§ Data for the task
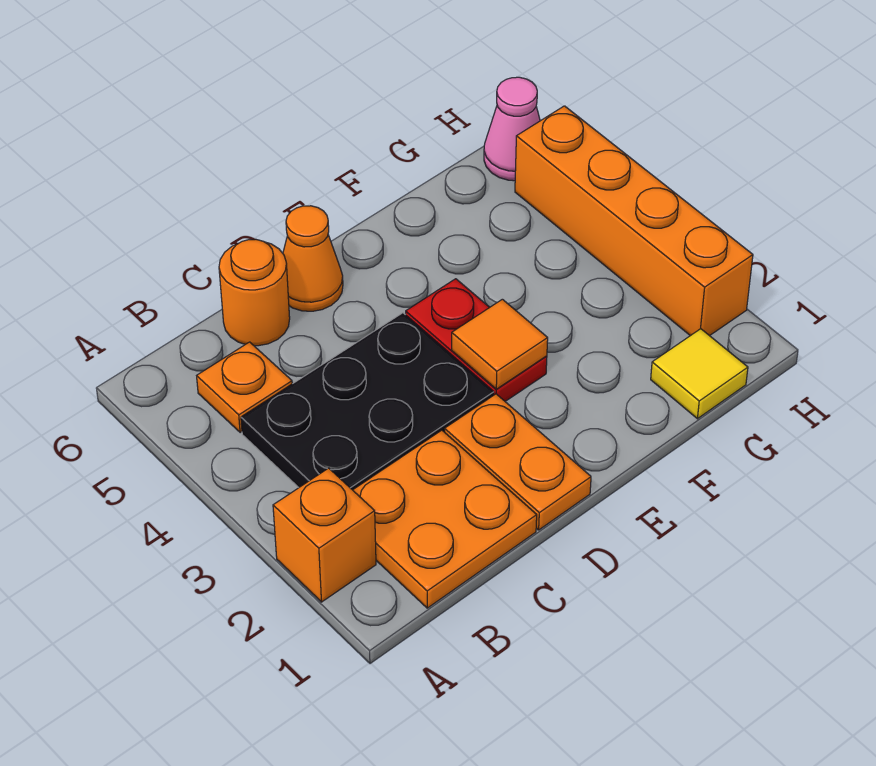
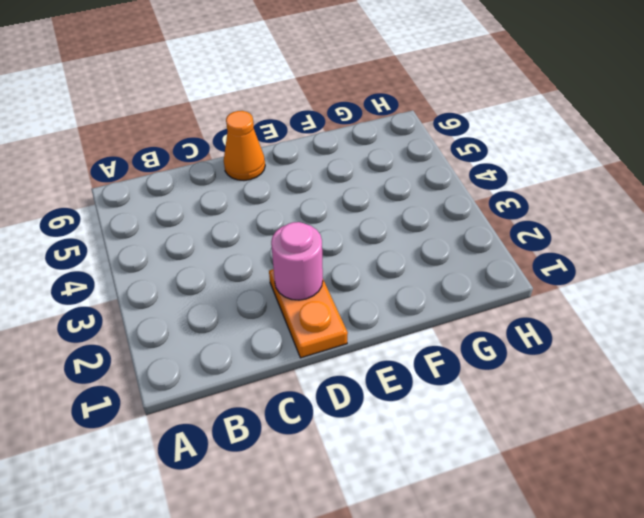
pink round brick D2 level 2 -> none
none -> orange brick A2 level 1
none -> orange plate B1:C2 level 1
none -> black plate B3:D4 level 1

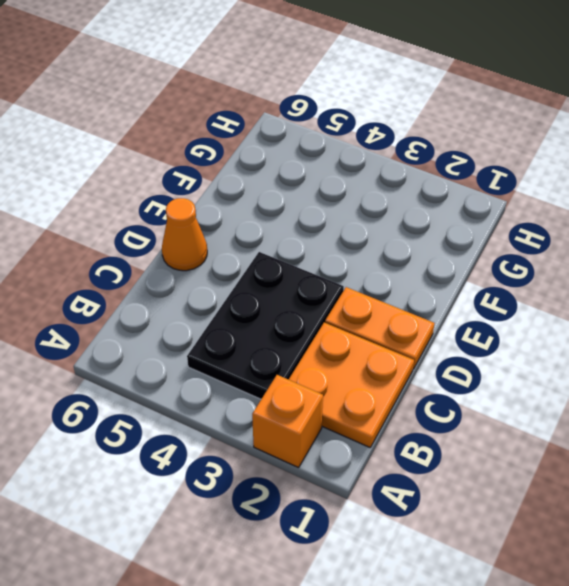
none -> orange plate B5 level 1
none -> orange round brick C6 level 1
none -> red plate E3:E4 level 1

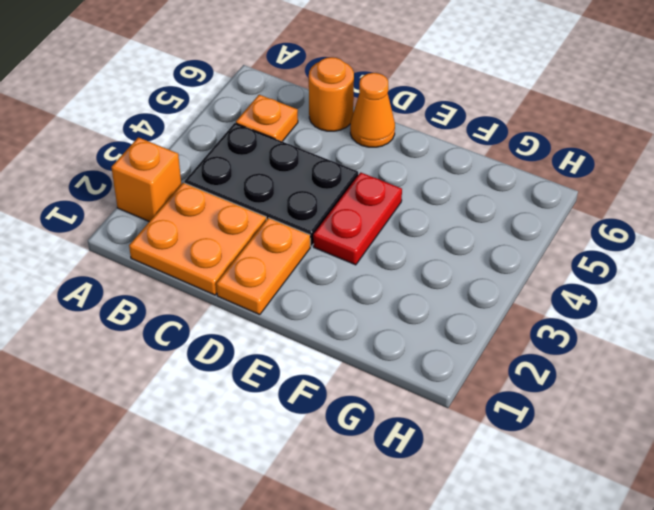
none -> yellow tile G1 level 1
none -> orange brick H2:H5 level 1
none -> pink cone H6 level 1

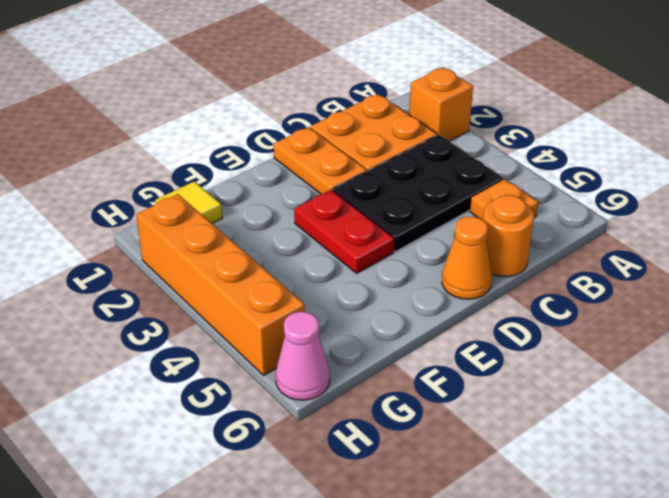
none -> orange tile E3 level 2

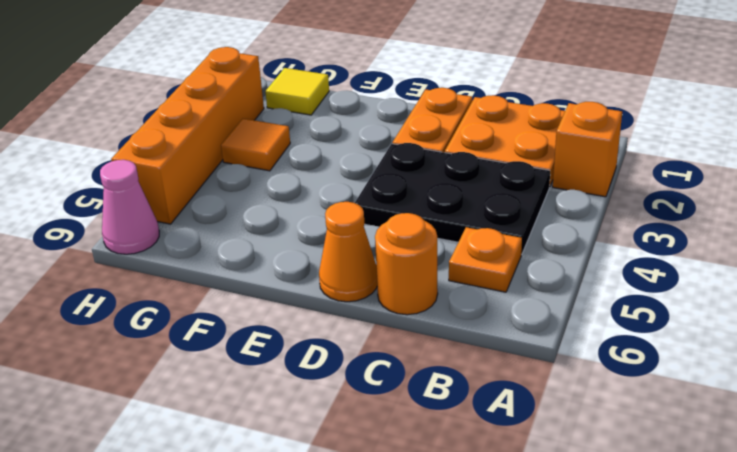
orange tile G3 level 1 -> orange tile E3 level 2
none -> red plate E3:E4 level 1

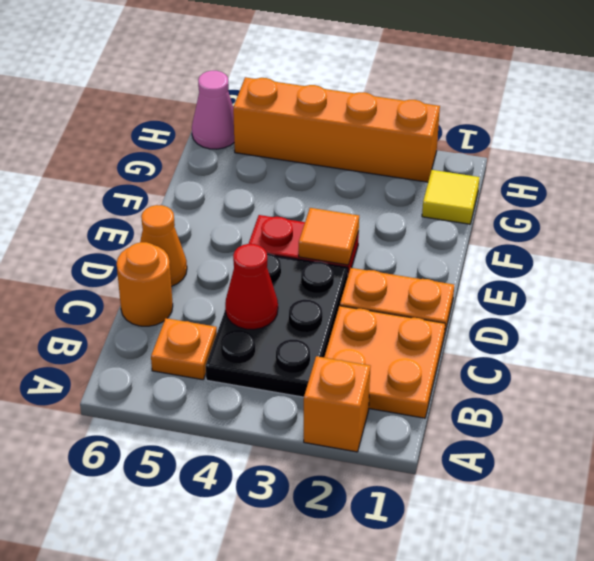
red cone C4 level 2 -> none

§ Exercise objective
Copy all lines of the records that have the string "round" in them.

§ Solution to the exercise
pink round brick D2 level 2 -> none
none -> orange round brick C6 level 1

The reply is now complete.